[Object matching data]
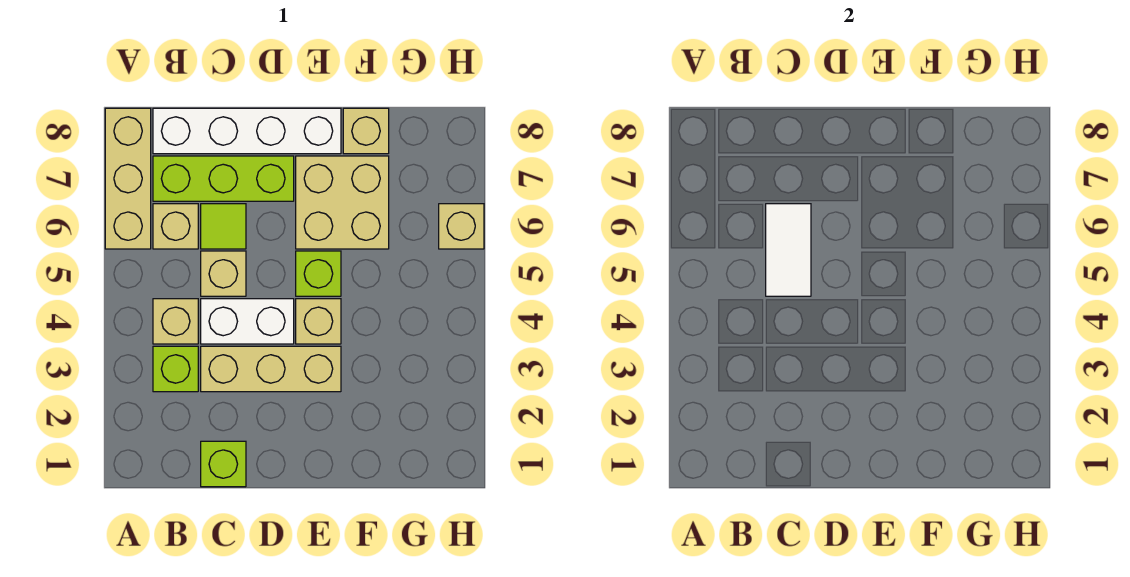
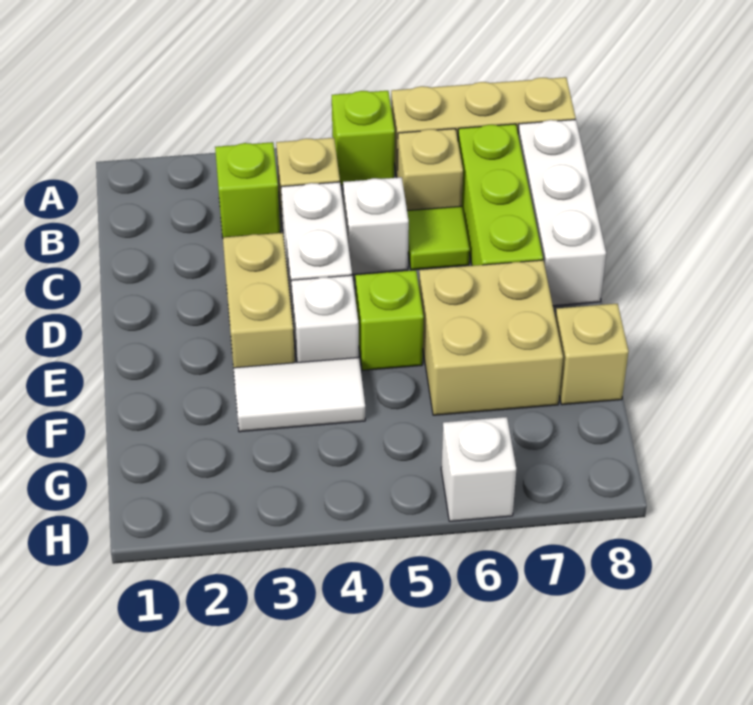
white brick B8:E8 level 1 -> white brick B8:D8 level 1
lime brick C1 level 1 -> lime brick A5 level 1
tan brick C3:E3 level 1 -> tan brick D3:E3 level 1
tan brick C5 level 1 -> white brick C5 level 1
white tile C5:C6 level 2 -> white tile F3:F4 level 1
tan brick E4 level 1 -> white brick E4 level 1
tan brick H6 level 1 -> white brick H6 level 1

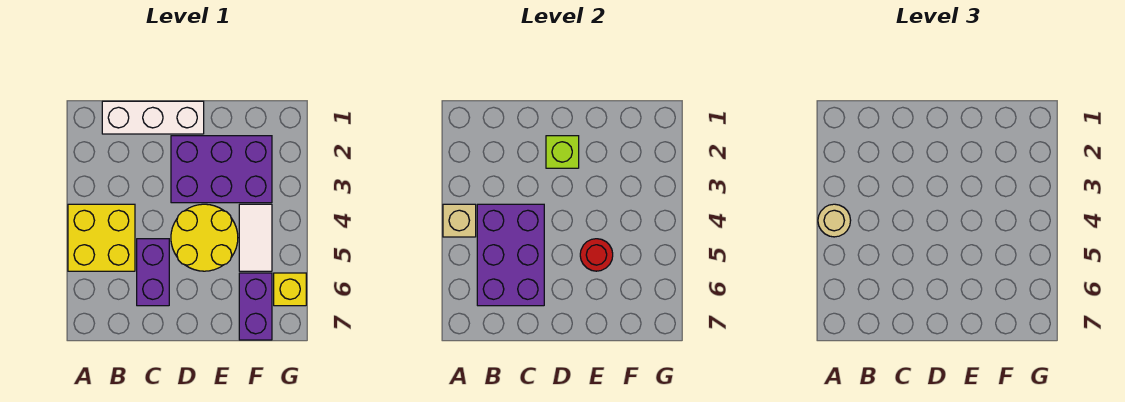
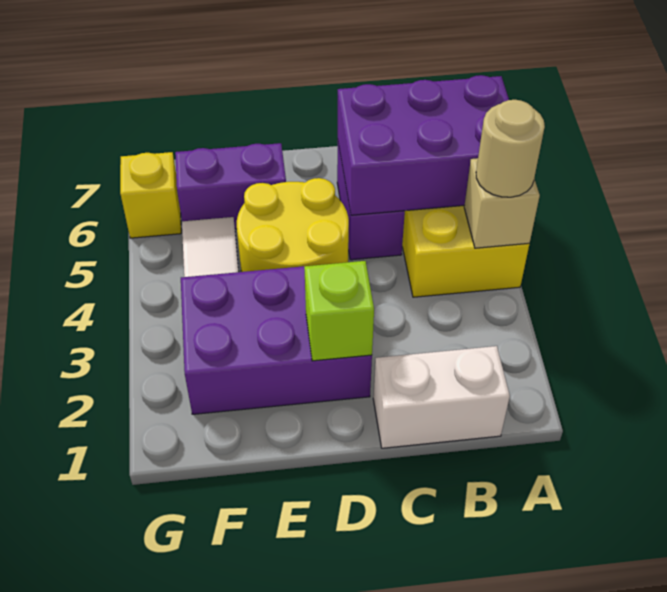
white brick B1:D1 level 1 -> white brick B1:C1 level 1
purple brick B4:C6 level 2 -> purple brick A5:C6 level 2
red round brick E5 level 2 -> none
purple brick F6:F7 level 1 -> purple brick E6:F6 level 1

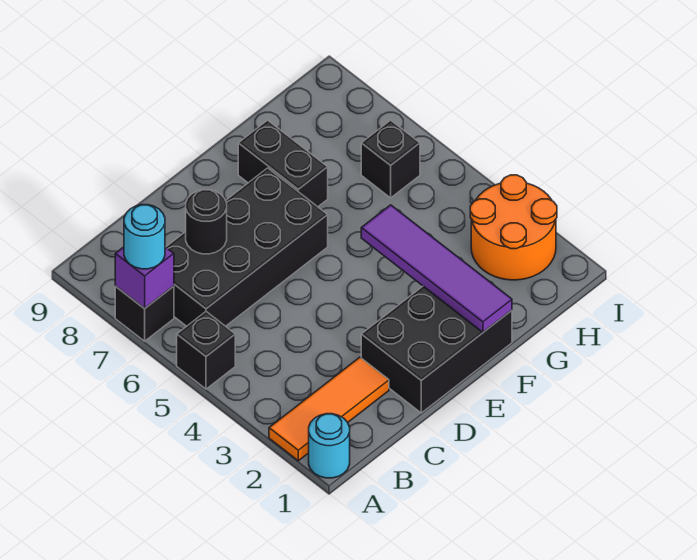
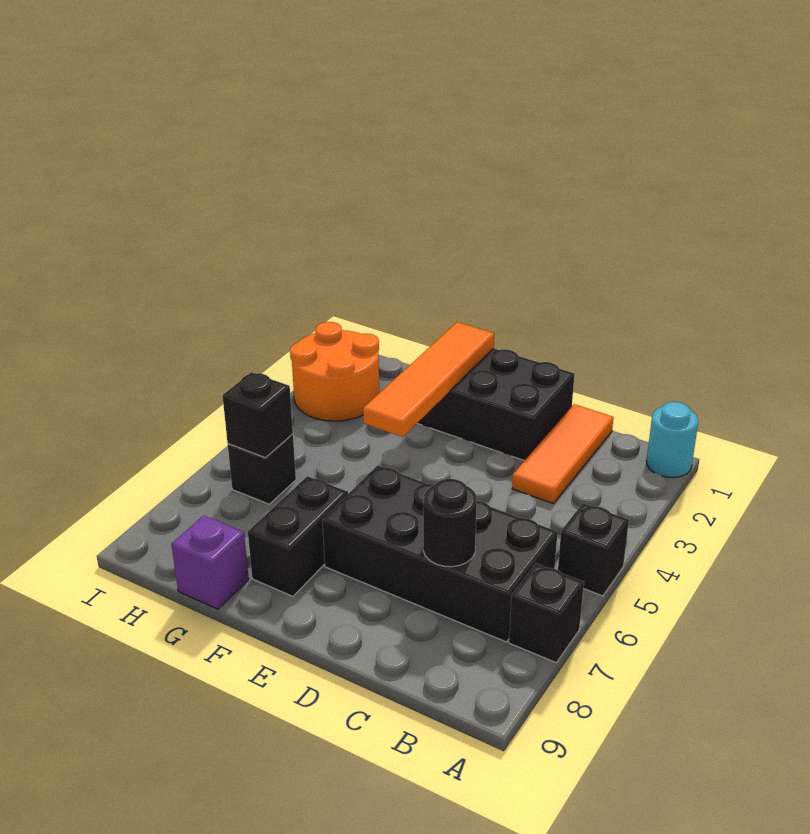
orange tile A2:C2 level 1 -> orange tile C1:C3 level 1
purple brick A7 level 2 -> purple brick G9 level 1
cyan round brick A7 level 3 -> none
purple tile F1:F4 level 2 -> orange tile F1:F4 level 2
none -> black brick H6 level 2

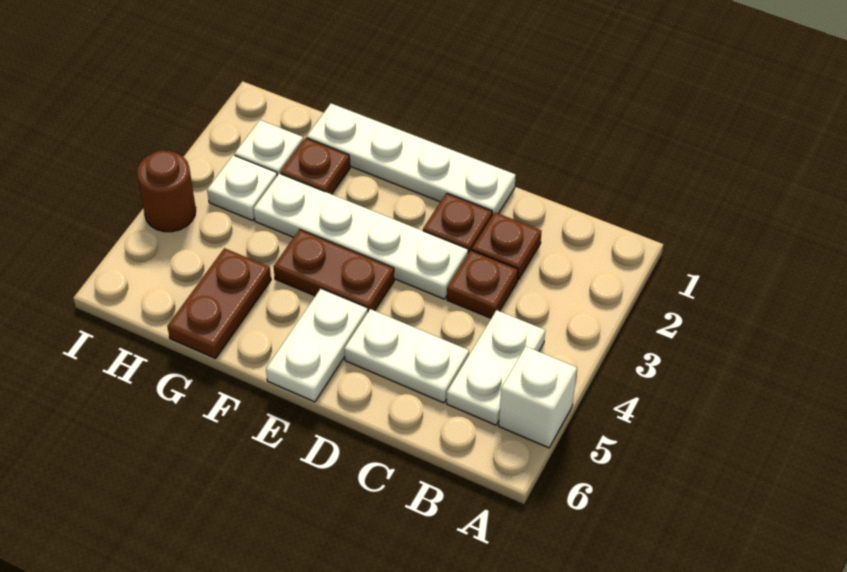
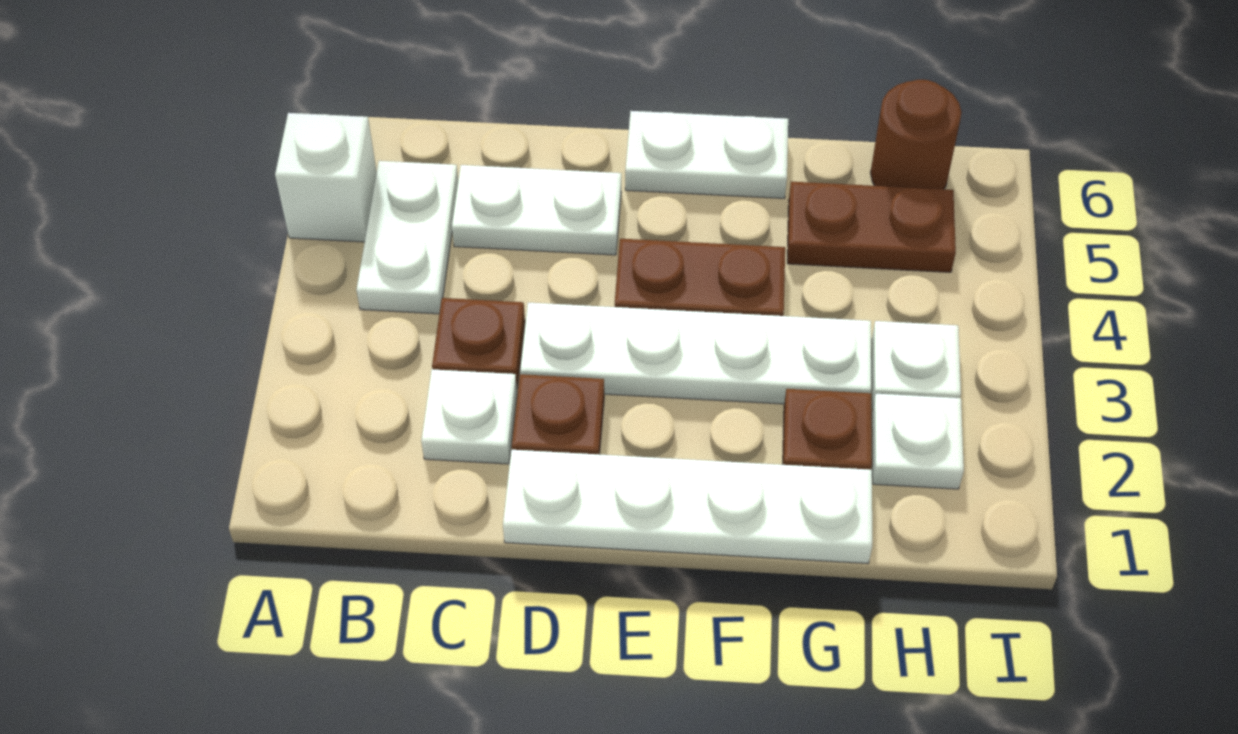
brown plate C2 level 1 -> white plate C2 level 1
white plate E5:E6 level 1 -> white plate E6:F6 level 1
brown plate G5:G6 level 1 -> brown plate G5:H5 level 1
brown round brick I4 level 1 -> brown round brick H6 level 1

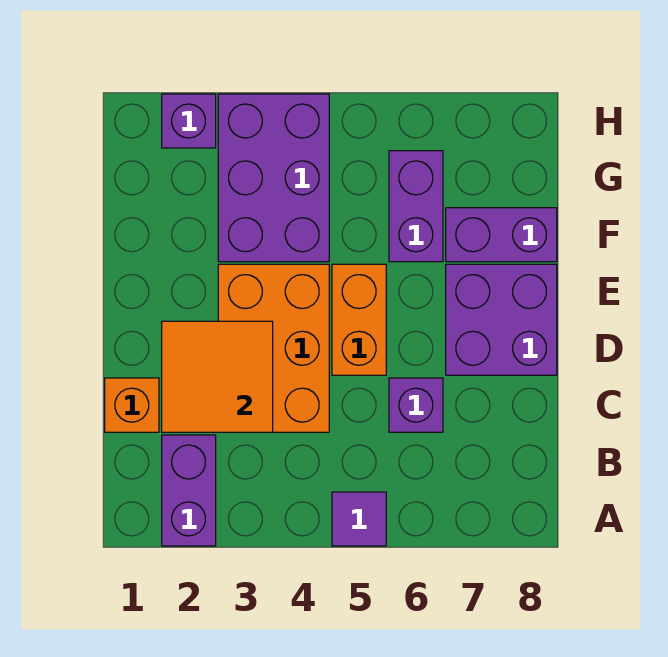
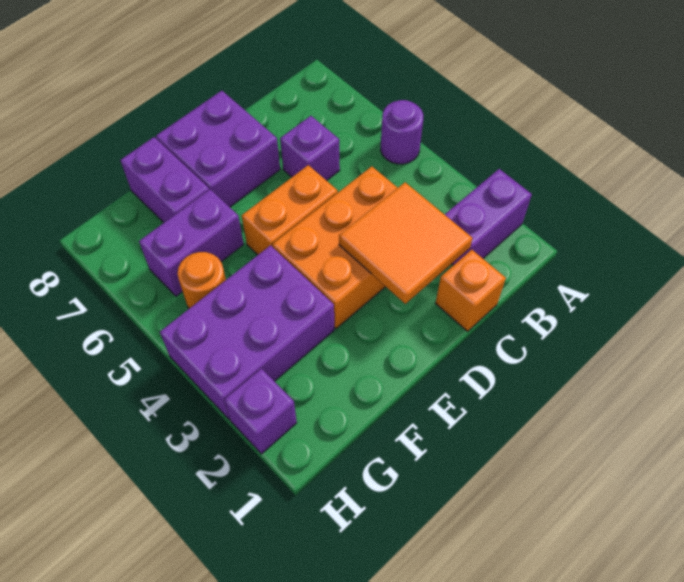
purple tile A5 level 1 -> purple round brick A5 level 1
none -> orange round brick G5 level 1

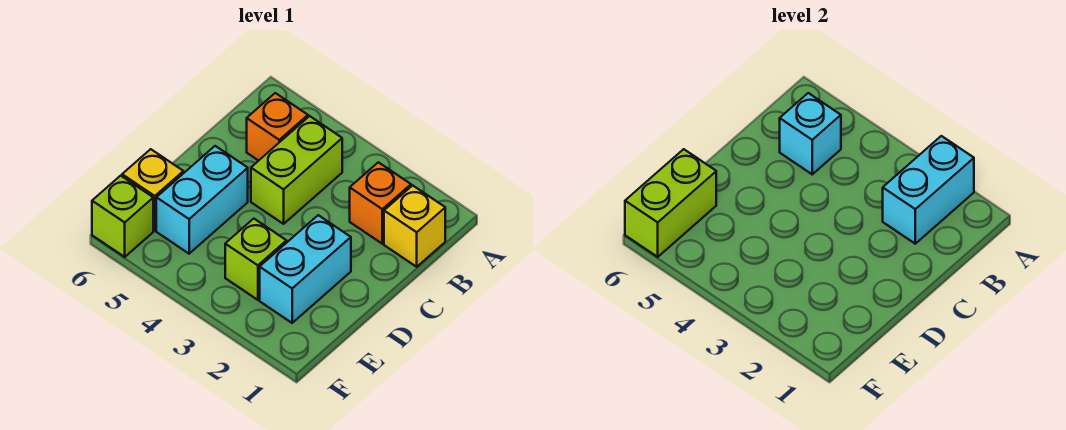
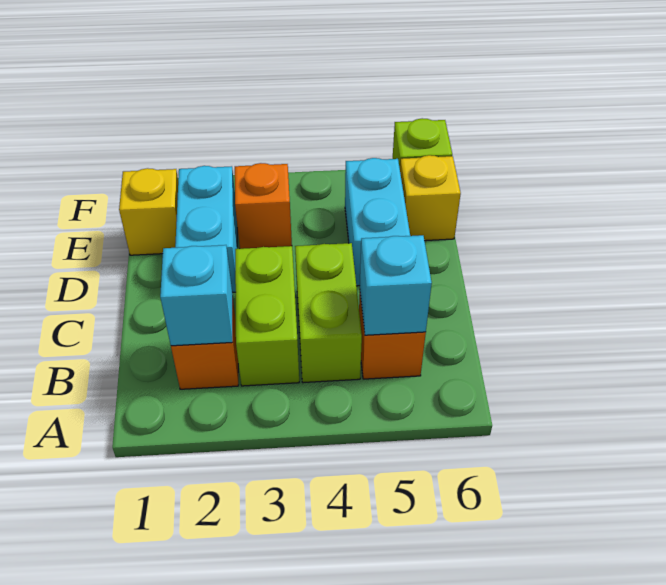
cyan brick A2:B2 level 2 -> cyan brick B2 level 2
yellow brick B1 level 1 -> yellow brick E1 level 1
lime brick E3 level 1 -> orange brick E3 level 1
lime brick E6:F6 level 2 -> lime brick B3:C3 level 1

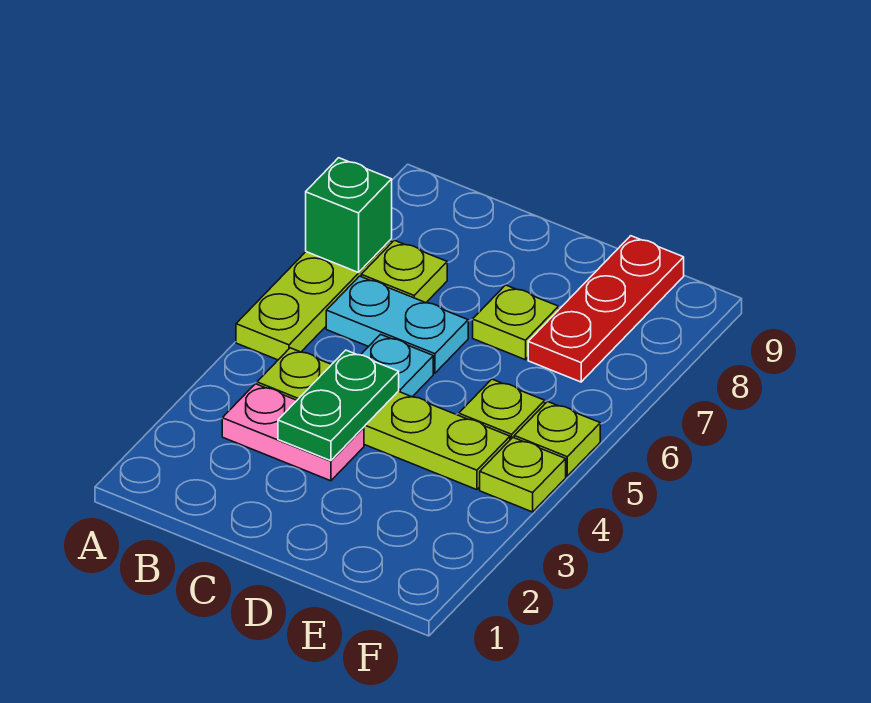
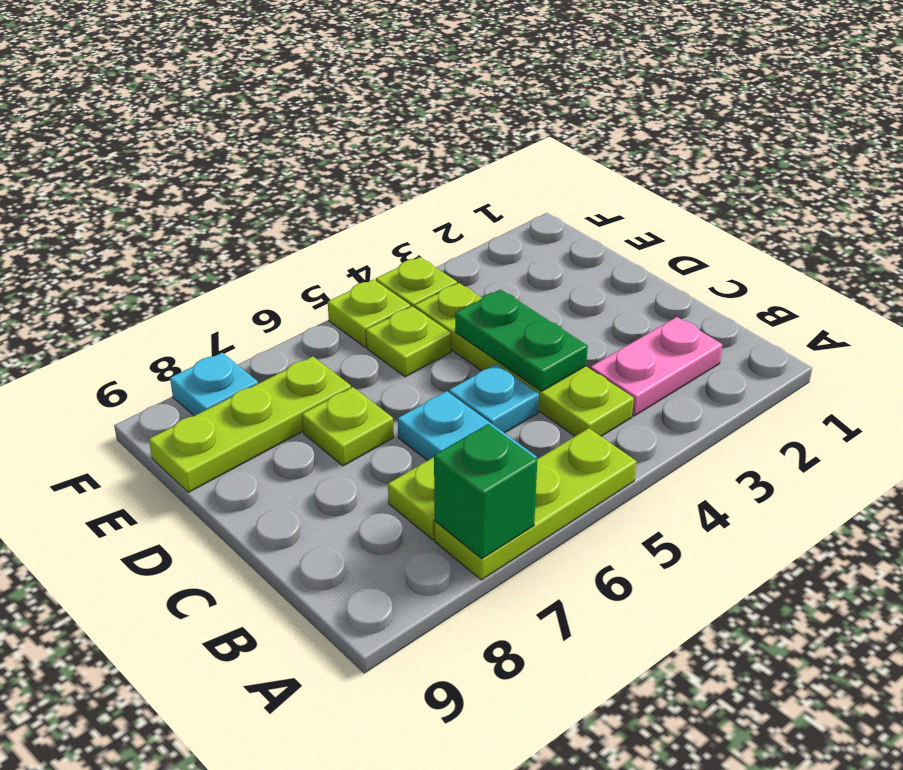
pink plate B3:C3 level 1 -> pink plate B2:B3 level 1
green plate C3:C4 level 2 -> green plate C4:D4 level 2
red plate E7:E9 level 1 -> lime plate E7:E9 level 1
none -> cyan plate F8 level 1

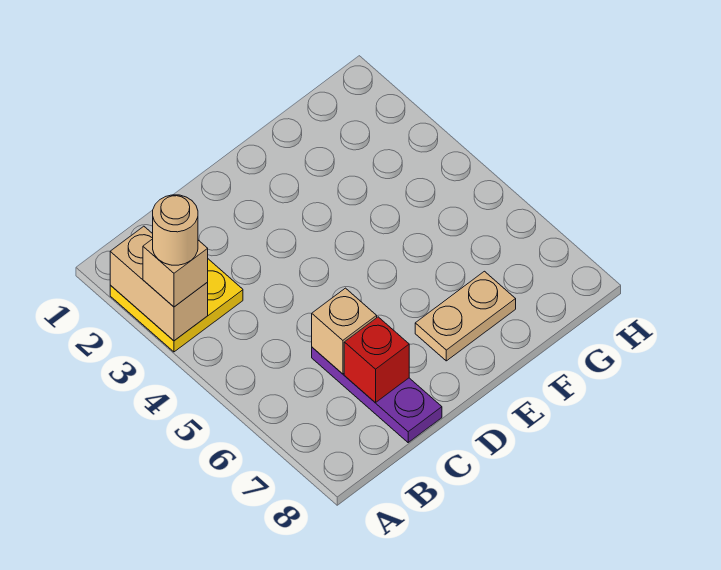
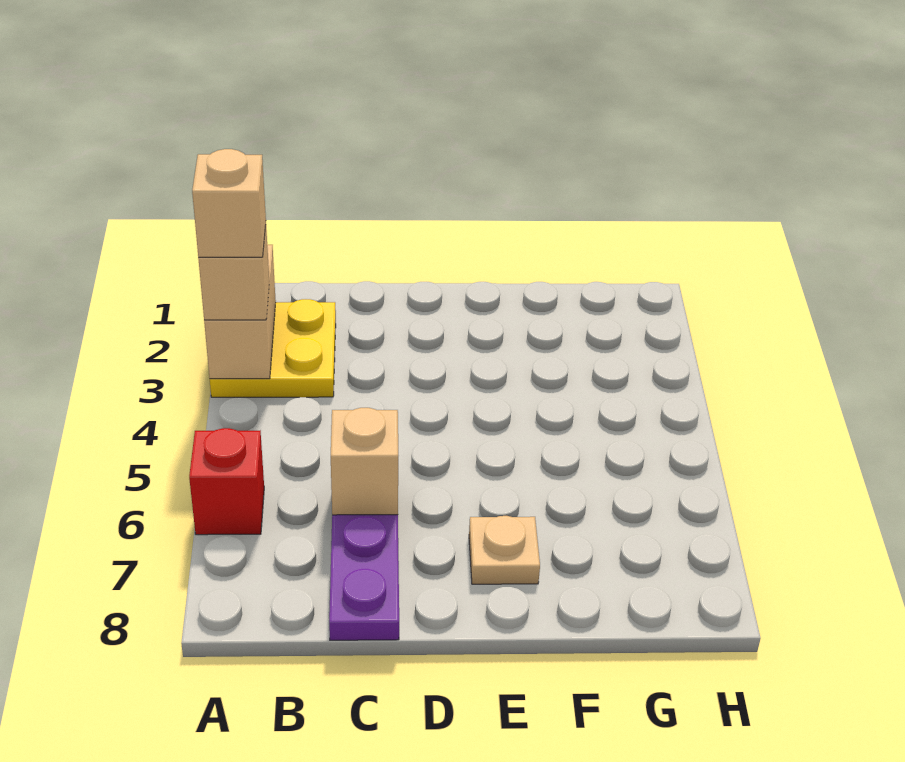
tan round brick A3 level 4 -> tan brick A3 level 4
red brick C7 level 2 -> red brick A6 level 1
tan plate E7:F7 level 1 -> tan plate E7 level 1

» **EXERCISE INSTRUCTIONS**: Your answer should be only the number of lines, in the entries above, that include "cyan".

» **TASK SOLUTION**: 3